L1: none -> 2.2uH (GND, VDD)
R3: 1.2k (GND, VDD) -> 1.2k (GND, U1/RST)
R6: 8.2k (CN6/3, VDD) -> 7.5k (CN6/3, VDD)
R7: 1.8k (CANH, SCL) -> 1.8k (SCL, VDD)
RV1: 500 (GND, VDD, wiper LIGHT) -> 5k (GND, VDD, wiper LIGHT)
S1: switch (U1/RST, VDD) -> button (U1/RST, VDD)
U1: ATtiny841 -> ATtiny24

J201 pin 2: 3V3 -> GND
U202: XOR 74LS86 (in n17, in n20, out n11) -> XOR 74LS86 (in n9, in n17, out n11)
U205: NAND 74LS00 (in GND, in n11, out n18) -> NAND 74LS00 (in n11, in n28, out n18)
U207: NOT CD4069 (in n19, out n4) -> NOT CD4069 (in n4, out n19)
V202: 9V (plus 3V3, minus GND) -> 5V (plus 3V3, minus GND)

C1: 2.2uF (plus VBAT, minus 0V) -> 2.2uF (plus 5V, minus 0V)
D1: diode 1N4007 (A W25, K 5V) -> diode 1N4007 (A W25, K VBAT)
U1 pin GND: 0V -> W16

☆ ☆ ☆

* Work task
Above are some records; extract every one of them exactly.

* Final answer
L1: none -> 2.2uH (GND, VDD)
R3: 1.2k (GND, VDD) -> 1.2k (GND, U1/RST)
R6: 8.2k (CN6/3, VDD) -> 7.5k (CN6/3, VDD)
R7: 1.8k (CANH, SCL) -> 1.8k (SCL, VDD)
RV1: 500 (GND, VDD, wiper LIGHT) -> 5k (GND, VDD, wiper LIGHT)
S1: switch (U1/RST, VDD) -> button (U1/RST, VDD)
U1: ATtiny841 -> ATtiny24

J201 pin 2: 3V3 -> GND
U202: XOR 74LS86 (in n17, in n20, out n11) -> XOR 74LS86 (in n9, in n17, out n11)
U205: NAND 74LS00 (in GND, in n11, out n18) -> NAND 74LS00 (in n11, in n28, out n18)
U207: NOT CD4069 (in n19, out n4) -> NOT CD4069 (in n4, out n19)
V202: 9V (plus 3V3, minus GND) -> 5V (plus 3V3, minus GND)

C1: 2.2uF (plus VBAT, minus 0V) -> 2.2uF (plus 5V, minus 0V)
D1: diode 1N4007 (A W25, K 5V) -> diode 1N4007 (A W25, K VBAT)
U1 pin GND: 0V -> W16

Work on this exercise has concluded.